Task to complete.
Counting only lines that contain "none", how many are there in the records below? Give the figure alone.

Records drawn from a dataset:
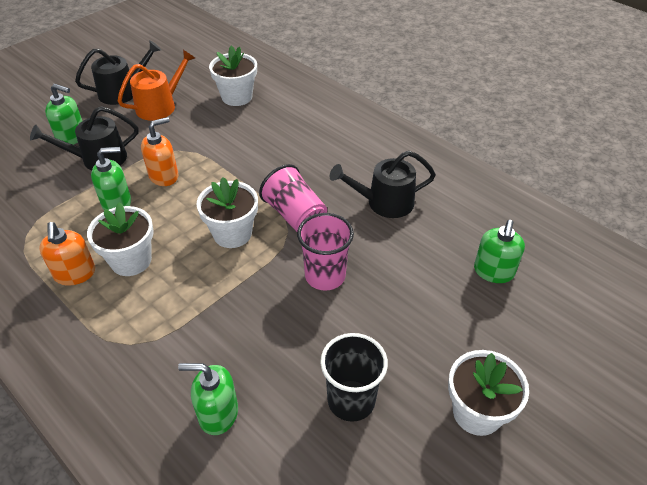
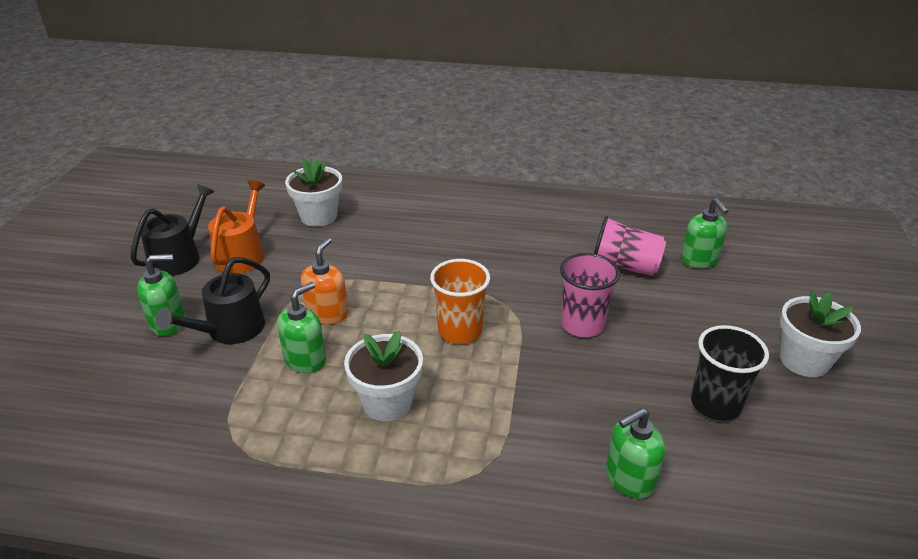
camera: 35 degrees left, 10 degrees down
(75, 274) = (340, 445): orange soap dispenser -> none
(232, 234) = (460, 331): white flower pot -> orange cup
(295, 215) = (498, 290): pink cup -> pink cup (624, 266)
(384, 202) = (560, 247): black watering can -> none

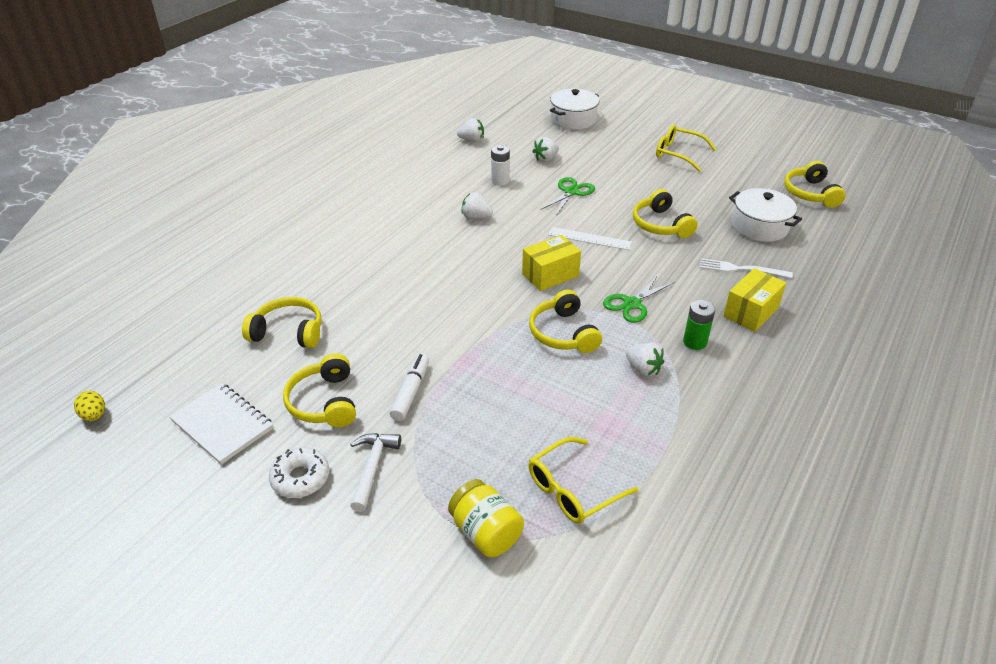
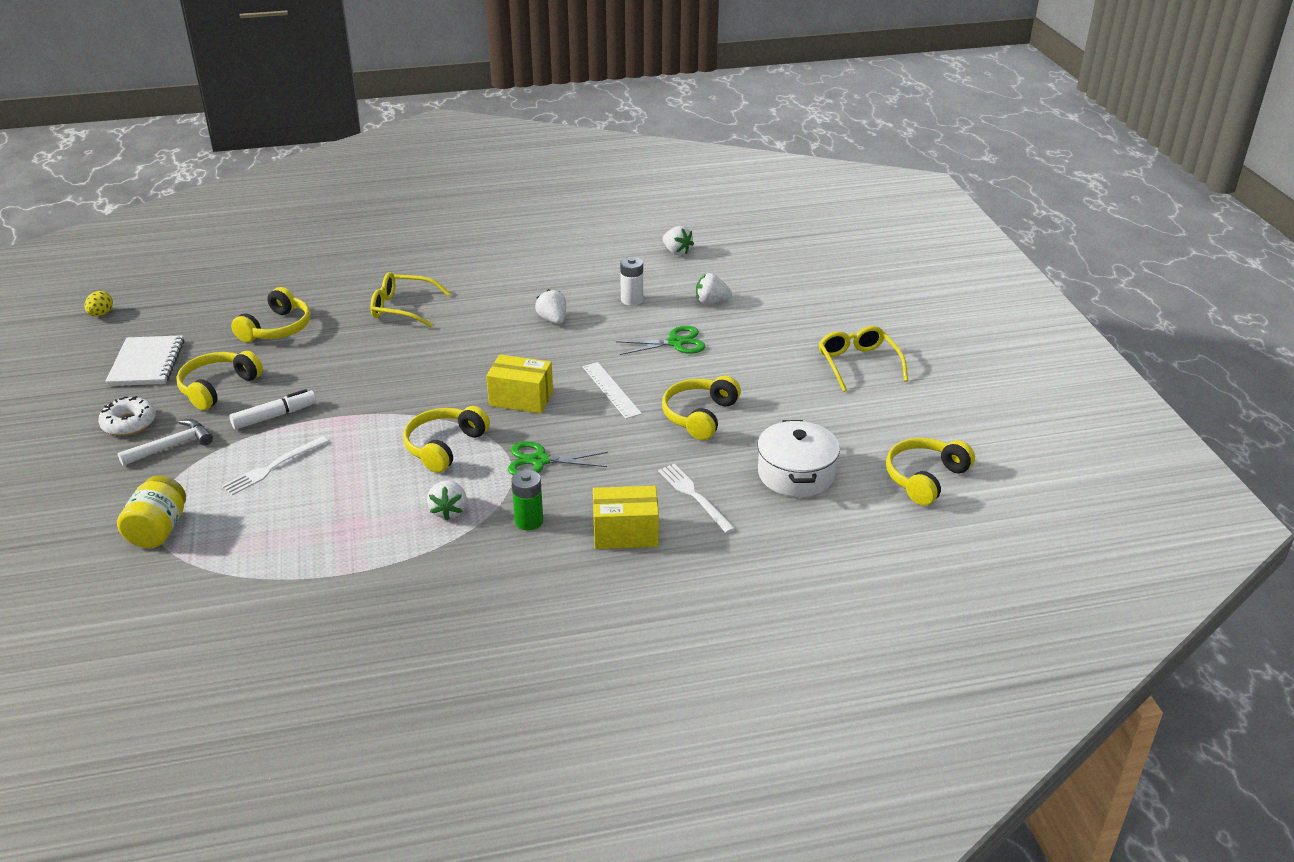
camera: 45 degrees right, 5 degrees down
(288, 332) = (277, 328): yellow headphones -> yellow headphones turned 60 degrees clockwise
(480, 426) = (273, 467): none -> white fork
(573, 119) = (815, 278): white pot -> none
(573, 489) = (249, 548): yellow glasses -> yellow glasses (403, 308)

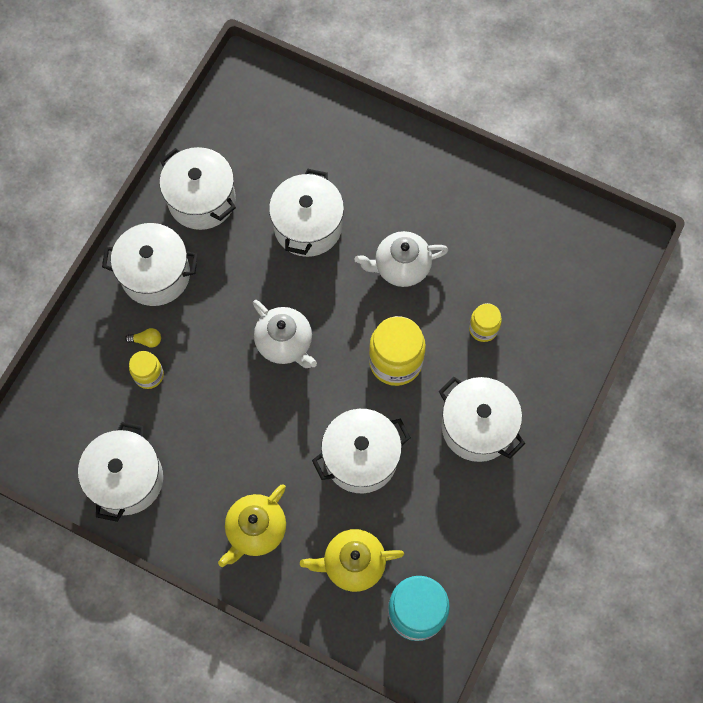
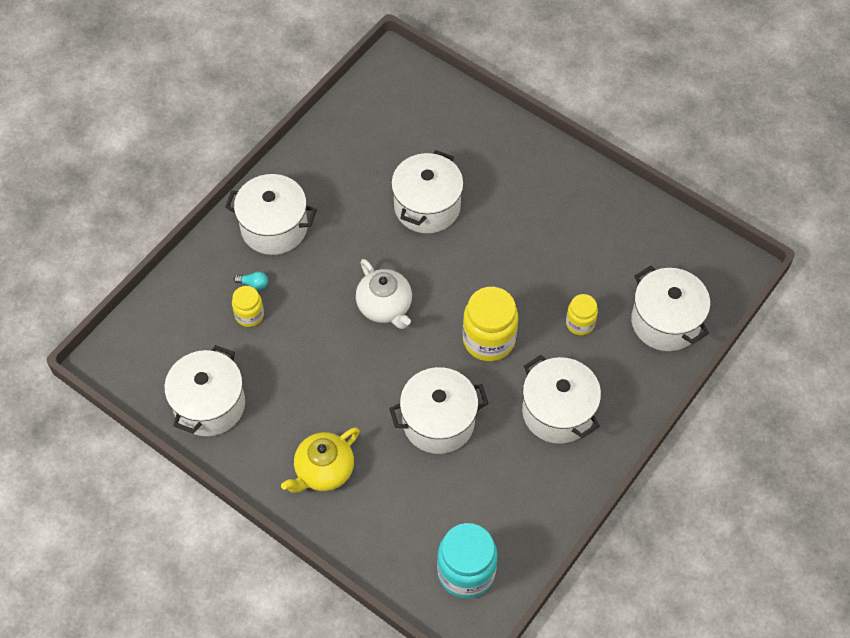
camera: 10 degrees right, 10 degrees down
(146, 340) = (254, 284): yellow light bulb -> turquoise light bulb
(202, 200) = (331, 168): white pot -> white pot (665, 321)
(352, 563) = (412, 517): yellow teapot -> none
(401, 267) = (510, 256): white teapot -> none

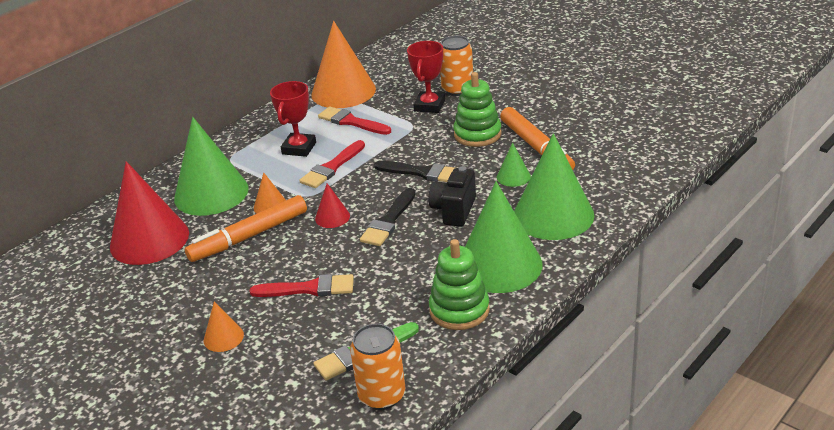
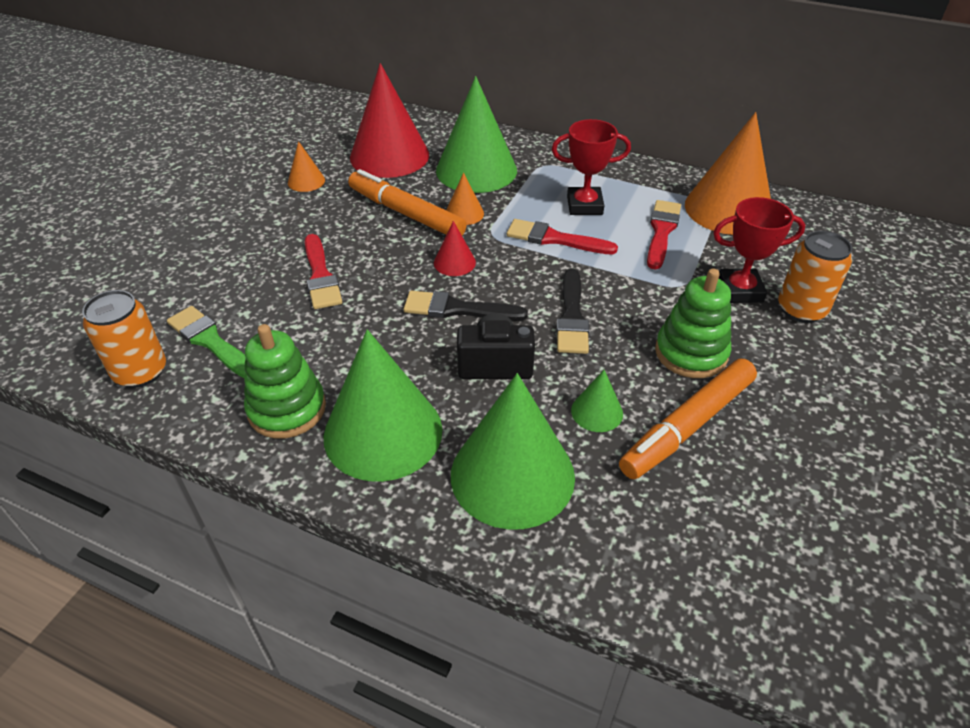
camera: 70 degrees right, 10 degrees up
(223, 337) = (241, 239): orange cone -> orange cone (306, 181)

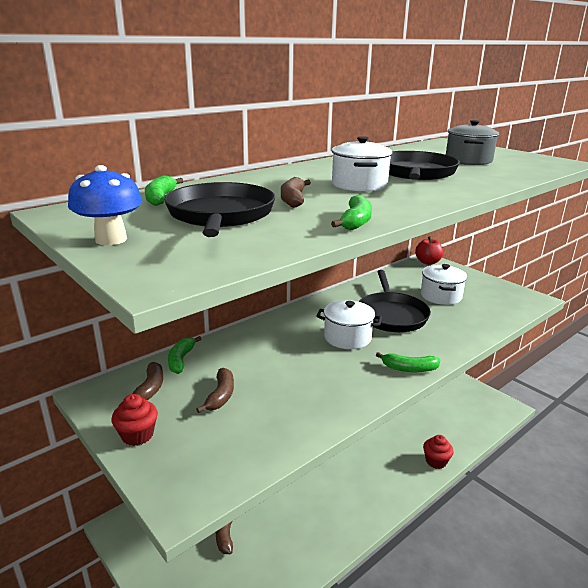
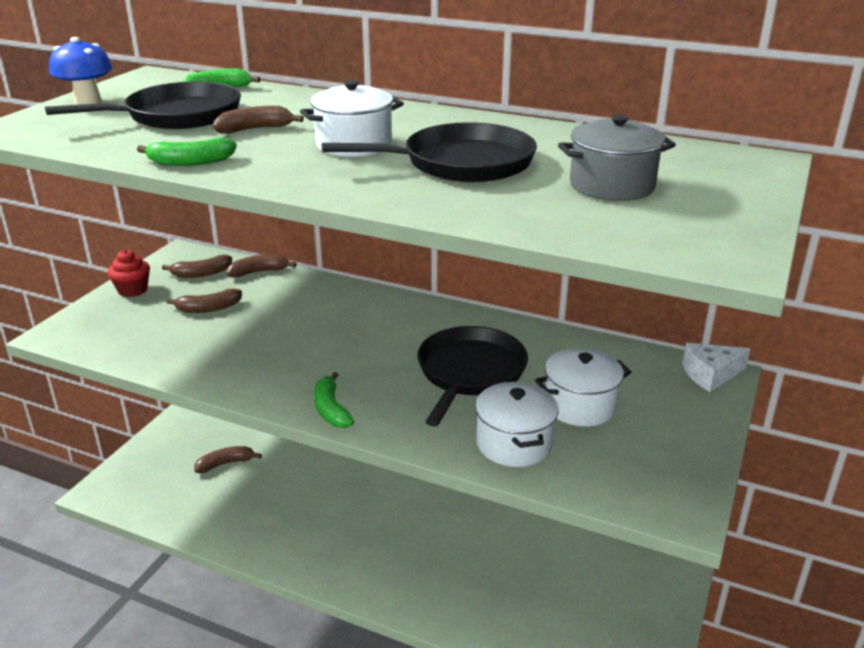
camera: 65 degrees right, 5 degrees up
(181, 360) = (259, 272): green banana -> brown banana
(347, 337) = (377, 352): white pot -> white pot (514, 443)
(391, 315) = (469, 372): black pan -> black pan turned 135 degrees clockwise
(427, 262) = (710, 374): red apple -> white cheese
(436, 461) = (434, 611): red cupcake -> none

Reply.
7